### [TASK PROMPT]
Omit the images and output every line of the data below exactly.

+++ RAW DATA +++

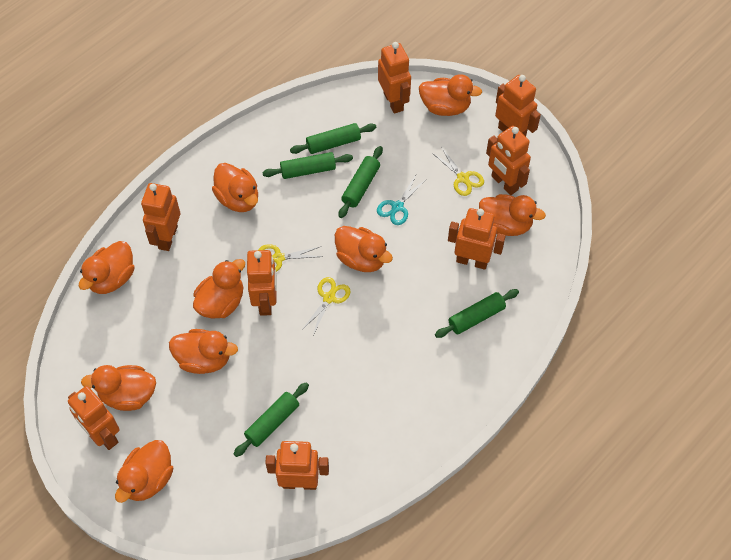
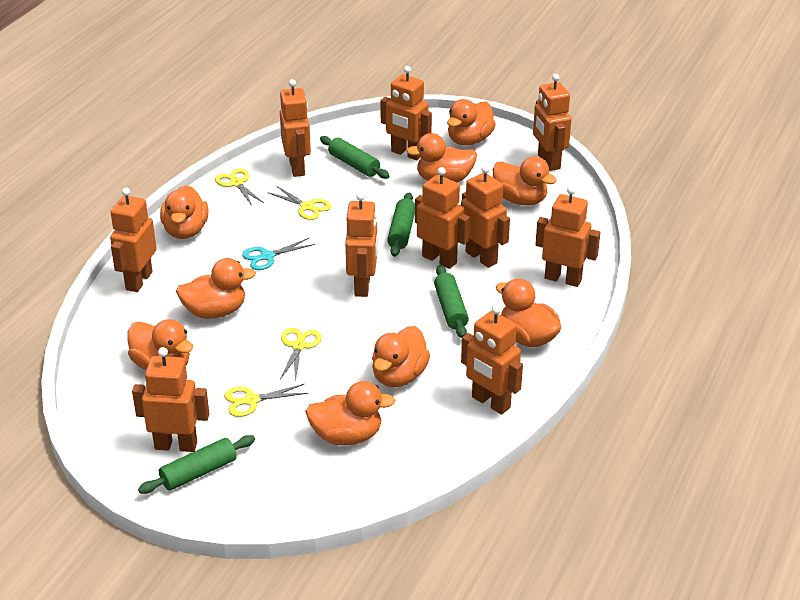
green rolling pin: 5 -> 4
orange robot: 8 -> 10
yellow scissors: 3 -> 4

+++

### [RESULT]
green rolling pin: 5 -> 4
orange robot: 8 -> 10
yellow scissors: 3 -> 4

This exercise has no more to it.